Once the line holding "LINE3 pin AO: A2 -> A5" is found in the listing below, write it out and each later line exactly, up to and including the one holding "RELAY3 pin IN2: D10 -> D7".

·····

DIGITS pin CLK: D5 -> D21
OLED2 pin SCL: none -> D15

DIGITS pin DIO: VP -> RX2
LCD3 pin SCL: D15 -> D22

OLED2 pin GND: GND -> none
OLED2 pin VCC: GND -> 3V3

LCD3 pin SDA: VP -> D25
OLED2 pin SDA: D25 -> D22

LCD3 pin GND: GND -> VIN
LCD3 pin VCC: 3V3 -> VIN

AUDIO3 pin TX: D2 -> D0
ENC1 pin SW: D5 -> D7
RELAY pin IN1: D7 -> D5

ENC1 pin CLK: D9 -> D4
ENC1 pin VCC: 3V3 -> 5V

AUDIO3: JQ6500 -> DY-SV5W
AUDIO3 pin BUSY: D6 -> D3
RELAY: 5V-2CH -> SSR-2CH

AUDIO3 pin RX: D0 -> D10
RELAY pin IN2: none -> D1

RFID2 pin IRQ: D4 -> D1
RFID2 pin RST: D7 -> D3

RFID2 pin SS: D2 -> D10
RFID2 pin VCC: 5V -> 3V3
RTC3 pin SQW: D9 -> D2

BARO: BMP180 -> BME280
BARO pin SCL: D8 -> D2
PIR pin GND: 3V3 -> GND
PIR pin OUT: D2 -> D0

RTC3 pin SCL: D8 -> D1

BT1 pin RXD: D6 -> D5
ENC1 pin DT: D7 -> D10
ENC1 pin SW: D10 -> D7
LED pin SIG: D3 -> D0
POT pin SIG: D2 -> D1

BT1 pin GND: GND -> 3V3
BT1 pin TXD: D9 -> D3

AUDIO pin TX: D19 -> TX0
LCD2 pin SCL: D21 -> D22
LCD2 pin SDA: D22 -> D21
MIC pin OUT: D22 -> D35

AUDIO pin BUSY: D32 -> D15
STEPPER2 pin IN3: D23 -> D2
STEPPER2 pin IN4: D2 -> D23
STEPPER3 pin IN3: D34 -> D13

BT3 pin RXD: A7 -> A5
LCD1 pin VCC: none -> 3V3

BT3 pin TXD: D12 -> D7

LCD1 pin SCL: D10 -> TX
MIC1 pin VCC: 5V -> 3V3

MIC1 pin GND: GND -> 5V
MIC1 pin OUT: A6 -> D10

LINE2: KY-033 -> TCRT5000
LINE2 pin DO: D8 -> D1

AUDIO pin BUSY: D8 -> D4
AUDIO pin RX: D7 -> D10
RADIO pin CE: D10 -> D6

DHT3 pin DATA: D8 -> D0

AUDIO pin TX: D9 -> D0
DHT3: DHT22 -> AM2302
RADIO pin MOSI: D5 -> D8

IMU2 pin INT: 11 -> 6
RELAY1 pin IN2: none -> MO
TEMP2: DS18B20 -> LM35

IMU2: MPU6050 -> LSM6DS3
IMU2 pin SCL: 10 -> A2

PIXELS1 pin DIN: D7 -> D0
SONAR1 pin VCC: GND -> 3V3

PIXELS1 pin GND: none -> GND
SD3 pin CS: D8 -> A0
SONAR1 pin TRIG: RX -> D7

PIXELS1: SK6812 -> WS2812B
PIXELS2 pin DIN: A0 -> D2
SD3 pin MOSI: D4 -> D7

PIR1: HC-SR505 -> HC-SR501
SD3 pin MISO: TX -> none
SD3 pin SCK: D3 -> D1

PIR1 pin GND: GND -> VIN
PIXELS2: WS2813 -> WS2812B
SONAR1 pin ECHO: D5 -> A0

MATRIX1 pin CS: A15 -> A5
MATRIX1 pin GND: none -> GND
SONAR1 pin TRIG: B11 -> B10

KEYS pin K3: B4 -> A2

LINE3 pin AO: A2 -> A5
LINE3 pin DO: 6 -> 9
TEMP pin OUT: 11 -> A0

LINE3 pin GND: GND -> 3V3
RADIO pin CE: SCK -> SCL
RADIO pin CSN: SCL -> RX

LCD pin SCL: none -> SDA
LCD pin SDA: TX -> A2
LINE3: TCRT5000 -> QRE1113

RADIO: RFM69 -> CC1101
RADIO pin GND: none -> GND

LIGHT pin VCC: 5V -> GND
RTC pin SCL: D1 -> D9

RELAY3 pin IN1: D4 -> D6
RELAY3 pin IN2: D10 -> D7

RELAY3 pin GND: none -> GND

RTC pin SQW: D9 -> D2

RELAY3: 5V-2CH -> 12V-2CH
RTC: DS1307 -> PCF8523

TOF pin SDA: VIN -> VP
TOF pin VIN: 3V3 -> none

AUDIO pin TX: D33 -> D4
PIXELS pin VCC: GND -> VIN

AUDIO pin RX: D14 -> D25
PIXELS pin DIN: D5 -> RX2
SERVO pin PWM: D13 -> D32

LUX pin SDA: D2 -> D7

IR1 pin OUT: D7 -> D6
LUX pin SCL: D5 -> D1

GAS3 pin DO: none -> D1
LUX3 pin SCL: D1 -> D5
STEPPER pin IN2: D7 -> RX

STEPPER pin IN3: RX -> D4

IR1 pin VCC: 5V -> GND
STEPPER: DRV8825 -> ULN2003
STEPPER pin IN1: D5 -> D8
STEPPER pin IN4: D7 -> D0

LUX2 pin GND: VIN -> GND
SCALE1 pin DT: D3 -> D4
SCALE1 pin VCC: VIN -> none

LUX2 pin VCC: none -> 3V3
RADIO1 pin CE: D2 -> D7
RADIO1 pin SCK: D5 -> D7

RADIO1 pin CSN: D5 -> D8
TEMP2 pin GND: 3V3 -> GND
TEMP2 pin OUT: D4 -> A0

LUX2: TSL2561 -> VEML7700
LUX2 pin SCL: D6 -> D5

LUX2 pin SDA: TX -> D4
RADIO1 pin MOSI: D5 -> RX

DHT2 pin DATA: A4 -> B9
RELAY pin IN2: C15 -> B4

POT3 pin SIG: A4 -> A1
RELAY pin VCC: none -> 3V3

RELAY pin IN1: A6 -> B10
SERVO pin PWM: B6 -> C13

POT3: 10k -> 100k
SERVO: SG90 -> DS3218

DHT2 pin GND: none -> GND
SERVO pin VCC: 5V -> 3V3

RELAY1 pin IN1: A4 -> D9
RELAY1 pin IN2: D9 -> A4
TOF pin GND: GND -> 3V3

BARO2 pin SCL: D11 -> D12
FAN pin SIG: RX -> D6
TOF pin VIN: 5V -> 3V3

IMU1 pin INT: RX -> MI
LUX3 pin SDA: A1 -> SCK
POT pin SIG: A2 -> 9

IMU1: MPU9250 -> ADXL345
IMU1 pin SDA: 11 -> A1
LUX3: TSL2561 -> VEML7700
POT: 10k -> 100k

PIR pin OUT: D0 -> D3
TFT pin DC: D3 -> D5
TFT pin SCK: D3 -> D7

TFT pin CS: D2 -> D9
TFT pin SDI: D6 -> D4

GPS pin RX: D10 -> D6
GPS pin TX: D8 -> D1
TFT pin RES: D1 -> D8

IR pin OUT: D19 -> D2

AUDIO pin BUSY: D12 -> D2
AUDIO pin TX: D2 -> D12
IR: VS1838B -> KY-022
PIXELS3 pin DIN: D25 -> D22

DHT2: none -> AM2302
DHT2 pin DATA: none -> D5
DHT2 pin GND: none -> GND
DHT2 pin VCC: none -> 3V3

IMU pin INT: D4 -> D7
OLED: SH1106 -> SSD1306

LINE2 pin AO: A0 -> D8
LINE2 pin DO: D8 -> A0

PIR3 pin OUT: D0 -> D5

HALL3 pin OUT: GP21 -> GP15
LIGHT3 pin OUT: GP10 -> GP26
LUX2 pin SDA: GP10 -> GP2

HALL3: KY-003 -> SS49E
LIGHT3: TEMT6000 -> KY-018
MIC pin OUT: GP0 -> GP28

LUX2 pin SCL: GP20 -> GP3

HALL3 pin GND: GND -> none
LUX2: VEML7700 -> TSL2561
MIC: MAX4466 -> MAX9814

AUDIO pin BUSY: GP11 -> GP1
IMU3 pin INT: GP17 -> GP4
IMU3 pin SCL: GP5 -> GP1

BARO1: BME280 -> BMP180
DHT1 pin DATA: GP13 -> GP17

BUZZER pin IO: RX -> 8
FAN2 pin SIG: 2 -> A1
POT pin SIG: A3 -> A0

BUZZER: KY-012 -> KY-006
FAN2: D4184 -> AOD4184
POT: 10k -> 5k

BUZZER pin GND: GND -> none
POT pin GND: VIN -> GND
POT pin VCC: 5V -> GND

·····

Your solution —
LINE3 pin AO: A2 -> A5
LINE3 pin DO: 6 -> 9
TEMP pin OUT: 11 -> A0

LINE3 pin GND: GND -> 3V3
RADIO pin CE: SCK -> SCL
RADIO pin CSN: SCL -> RX

LCD pin SCL: none -> SDA
LCD pin SDA: TX -> A2
LINE3: TCRT5000 -> QRE1113

RADIO: RFM69 -> CC1101
RADIO pin GND: none -> GND

LIGHT pin VCC: 5V -> GND
RTC pin SCL: D1 -> D9

RELAY3 pin IN1: D4 -> D6
RELAY3 pin IN2: D10 -> D7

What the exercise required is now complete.